* Exercise *
Apart from the pictures, every entry below must be given again exactly.

[Coordinate-based change listings]

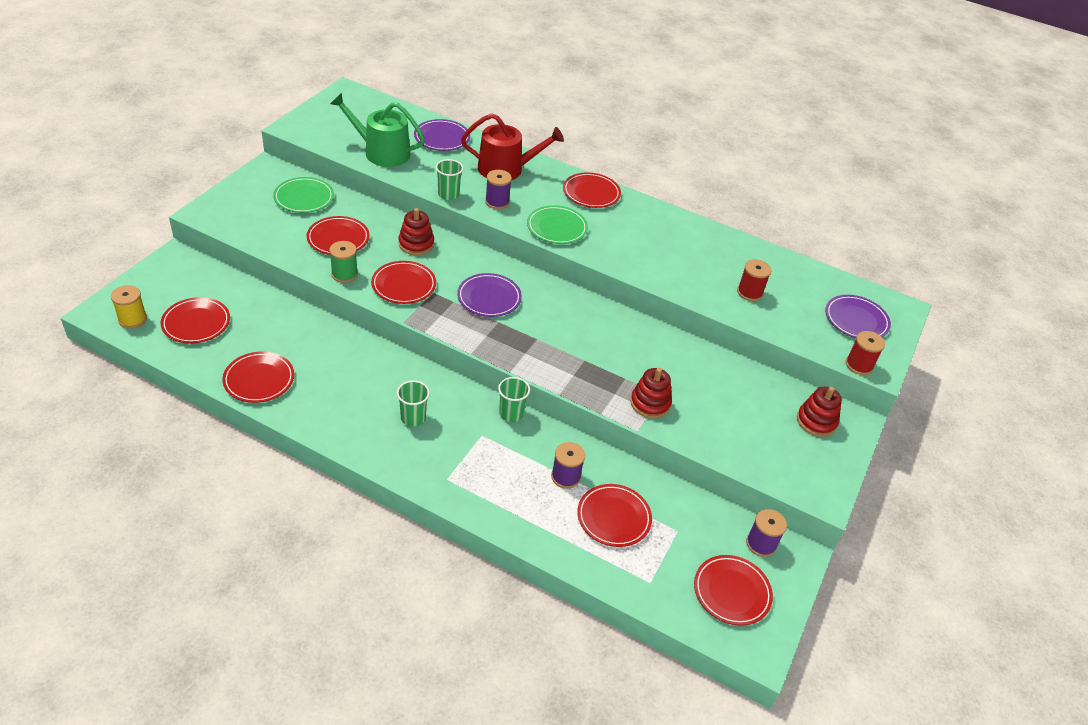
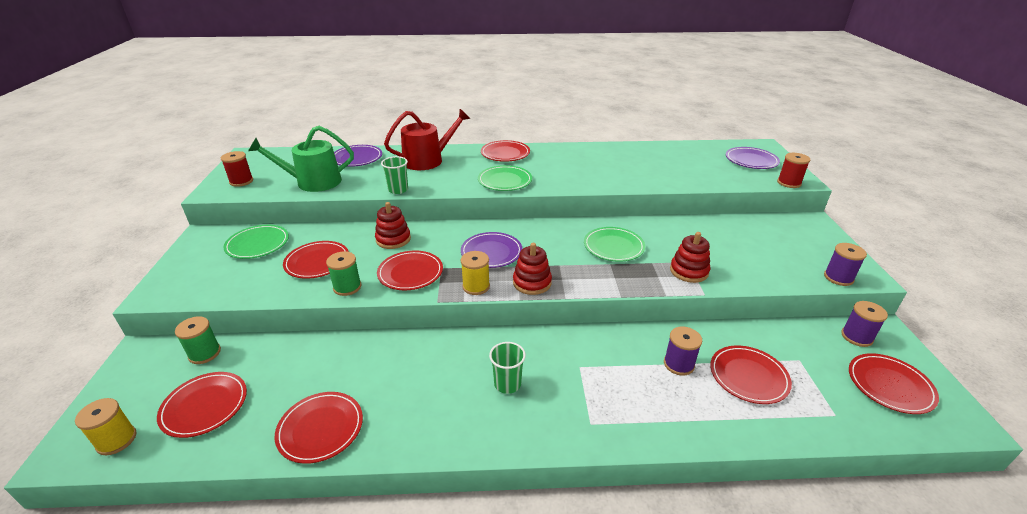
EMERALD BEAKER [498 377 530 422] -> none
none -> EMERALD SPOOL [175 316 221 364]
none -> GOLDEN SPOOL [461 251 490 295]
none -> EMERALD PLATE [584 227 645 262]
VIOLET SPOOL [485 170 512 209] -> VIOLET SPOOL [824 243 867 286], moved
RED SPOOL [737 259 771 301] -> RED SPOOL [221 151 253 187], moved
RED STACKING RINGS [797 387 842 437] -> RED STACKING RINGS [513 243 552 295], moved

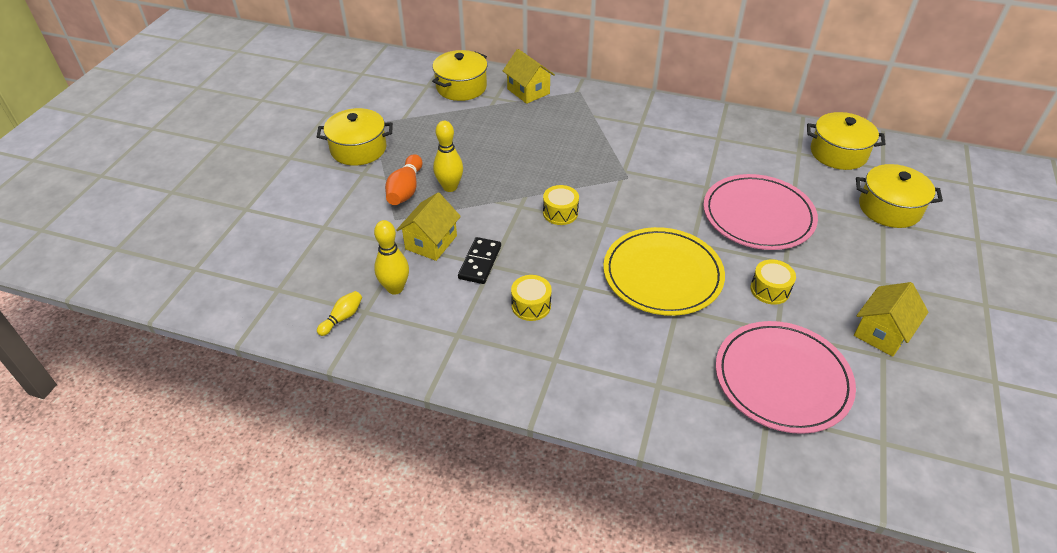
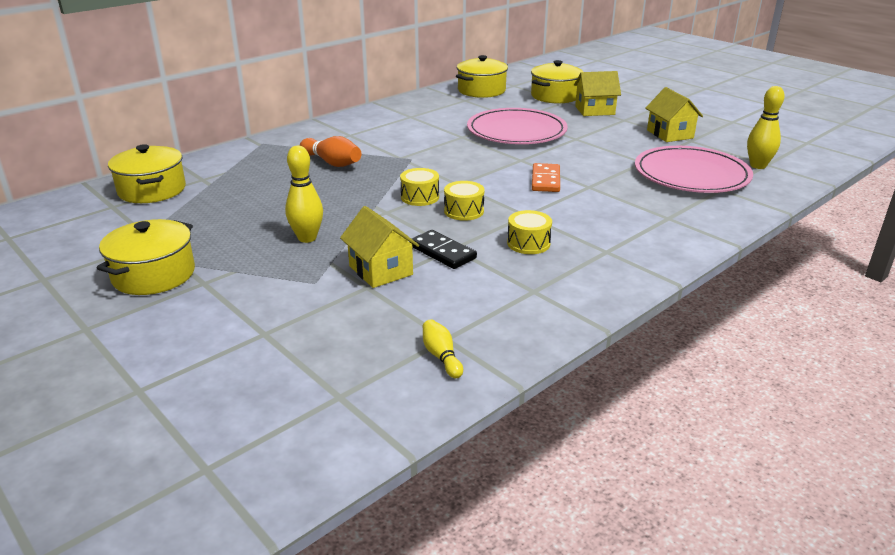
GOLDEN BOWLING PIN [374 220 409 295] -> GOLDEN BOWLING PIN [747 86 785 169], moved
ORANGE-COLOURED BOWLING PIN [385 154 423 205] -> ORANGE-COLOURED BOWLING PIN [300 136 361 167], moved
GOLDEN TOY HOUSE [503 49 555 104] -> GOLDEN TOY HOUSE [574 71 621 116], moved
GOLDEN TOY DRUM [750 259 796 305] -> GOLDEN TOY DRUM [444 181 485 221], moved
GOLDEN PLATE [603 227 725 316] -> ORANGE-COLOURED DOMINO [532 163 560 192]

* Your response *
EMERALD BEAKER [498 377 530 422] -> none
none -> EMERALD SPOOL [175 316 221 364]
none -> GOLDEN SPOOL [461 251 490 295]
none -> EMERALD PLATE [584 227 645 262]
VIOLET SPOOL [485 170 512 209] -> VIOLET SPOOL [824 243 867 286], moved
RED SPOOL [737 259 771 301] -> RED SPOOL [221 151 253 187], moved
RED STACKING RINGS [797 387 842 437] -> RED STACKING RINGS [513 243 552 295], moved

GOLDEN BOWLING PIN [374 220 409 295] -> GOLDEN BOWLING PIN [747 86 785 169], moved
ORANGE-COLOURED BOWLING PIN [385 154 423 205] -> ORANGE-COLOURED BOWLING PIN [300 136 361 167], moved
GOLDEN TOY HOUSE [503 49 555 104] -> GOLDEN TOY HOUSE [574 71 621 116], moved
GOLDEN TOY DRUM [750 259 796 305] -> GOLDEN TOY DRUM [444 181 485 221], moved
GOLDEN PLATE [603 227 725 316] -> ORANGE-COLOURED DOMINO [532 163 560 192]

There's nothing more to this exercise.